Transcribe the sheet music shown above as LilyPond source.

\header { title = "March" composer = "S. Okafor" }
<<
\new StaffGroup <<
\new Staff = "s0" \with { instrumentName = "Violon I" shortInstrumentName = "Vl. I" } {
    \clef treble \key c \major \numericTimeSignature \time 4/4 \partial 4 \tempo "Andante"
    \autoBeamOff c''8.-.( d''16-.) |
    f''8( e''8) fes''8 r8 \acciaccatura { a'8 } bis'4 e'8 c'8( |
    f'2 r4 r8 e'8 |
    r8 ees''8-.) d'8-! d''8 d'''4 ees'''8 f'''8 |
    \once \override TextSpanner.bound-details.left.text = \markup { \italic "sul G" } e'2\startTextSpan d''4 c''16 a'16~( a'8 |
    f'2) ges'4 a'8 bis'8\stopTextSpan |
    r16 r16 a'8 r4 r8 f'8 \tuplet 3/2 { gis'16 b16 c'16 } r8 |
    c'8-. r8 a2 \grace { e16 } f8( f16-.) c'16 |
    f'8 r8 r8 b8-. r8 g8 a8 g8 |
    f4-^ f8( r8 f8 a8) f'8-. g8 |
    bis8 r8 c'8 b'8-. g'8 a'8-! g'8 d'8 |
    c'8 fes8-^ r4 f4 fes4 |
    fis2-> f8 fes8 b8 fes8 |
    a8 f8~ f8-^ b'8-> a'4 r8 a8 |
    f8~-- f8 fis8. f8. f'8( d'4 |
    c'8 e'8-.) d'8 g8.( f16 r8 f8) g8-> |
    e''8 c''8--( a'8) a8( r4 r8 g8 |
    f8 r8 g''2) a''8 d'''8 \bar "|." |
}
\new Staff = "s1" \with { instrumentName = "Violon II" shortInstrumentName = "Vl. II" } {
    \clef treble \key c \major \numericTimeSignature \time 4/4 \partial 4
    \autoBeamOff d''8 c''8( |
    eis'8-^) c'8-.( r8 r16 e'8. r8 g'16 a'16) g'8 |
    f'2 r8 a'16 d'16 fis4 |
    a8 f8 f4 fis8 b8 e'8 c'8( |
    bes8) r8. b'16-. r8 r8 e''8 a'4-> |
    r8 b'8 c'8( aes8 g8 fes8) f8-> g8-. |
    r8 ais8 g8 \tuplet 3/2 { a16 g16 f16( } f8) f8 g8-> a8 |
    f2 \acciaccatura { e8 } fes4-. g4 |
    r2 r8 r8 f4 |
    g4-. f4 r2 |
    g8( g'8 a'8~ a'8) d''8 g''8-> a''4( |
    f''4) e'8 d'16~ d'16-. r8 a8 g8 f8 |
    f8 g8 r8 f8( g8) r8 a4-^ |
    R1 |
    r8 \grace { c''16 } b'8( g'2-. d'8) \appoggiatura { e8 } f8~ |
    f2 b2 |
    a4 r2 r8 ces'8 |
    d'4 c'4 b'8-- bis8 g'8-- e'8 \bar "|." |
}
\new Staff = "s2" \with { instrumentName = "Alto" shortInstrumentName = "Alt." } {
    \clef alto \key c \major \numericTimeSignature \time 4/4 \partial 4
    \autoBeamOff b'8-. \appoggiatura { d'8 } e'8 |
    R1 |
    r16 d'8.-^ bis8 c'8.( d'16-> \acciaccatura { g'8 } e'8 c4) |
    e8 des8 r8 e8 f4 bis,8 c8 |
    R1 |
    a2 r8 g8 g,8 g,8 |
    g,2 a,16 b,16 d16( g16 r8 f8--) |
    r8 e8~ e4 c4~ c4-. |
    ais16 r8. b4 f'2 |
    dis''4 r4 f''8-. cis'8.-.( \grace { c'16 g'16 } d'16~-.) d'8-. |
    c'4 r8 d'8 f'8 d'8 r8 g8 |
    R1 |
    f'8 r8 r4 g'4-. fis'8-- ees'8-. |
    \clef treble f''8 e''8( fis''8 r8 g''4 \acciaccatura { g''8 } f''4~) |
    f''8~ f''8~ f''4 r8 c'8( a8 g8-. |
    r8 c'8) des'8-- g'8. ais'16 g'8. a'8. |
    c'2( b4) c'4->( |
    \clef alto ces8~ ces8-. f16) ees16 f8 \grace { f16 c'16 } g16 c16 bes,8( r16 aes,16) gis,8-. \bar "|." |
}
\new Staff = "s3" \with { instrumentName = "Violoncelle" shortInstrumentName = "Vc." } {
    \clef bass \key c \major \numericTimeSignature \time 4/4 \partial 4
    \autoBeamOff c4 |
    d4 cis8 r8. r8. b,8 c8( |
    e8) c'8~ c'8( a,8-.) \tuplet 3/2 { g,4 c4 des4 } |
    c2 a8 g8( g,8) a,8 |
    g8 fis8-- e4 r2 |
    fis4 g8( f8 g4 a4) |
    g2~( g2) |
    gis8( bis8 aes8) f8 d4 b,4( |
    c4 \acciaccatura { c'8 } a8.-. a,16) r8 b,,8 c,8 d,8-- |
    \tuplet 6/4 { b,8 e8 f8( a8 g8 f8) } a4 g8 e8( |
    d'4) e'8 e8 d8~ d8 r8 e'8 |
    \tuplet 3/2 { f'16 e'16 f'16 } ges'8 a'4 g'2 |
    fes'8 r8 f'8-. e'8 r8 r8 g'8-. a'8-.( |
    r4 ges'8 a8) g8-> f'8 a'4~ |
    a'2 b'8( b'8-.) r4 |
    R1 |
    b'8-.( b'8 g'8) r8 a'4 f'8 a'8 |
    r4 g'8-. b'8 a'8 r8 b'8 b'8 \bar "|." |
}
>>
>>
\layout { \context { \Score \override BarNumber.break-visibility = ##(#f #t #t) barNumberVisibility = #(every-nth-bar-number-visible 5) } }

STATED EXERCISE: Which lines in the records contain the string "numericTimeSignature"? Gather every one of them.

SOLUTION TO THIS TASK:
    \clef treble \key c \major \numericTimeSignature \time 4/4 \partial 4 \tempo "Andante"
    \clef treble \key c \major \numericTimeSignature \time 4/4 \partial 4
    \clef alto \key c \major \numericTimeSignature \time 4/4 \partial 4
    \clef bass \key c \major \numericTimeSignature \time 4/4 \partial 4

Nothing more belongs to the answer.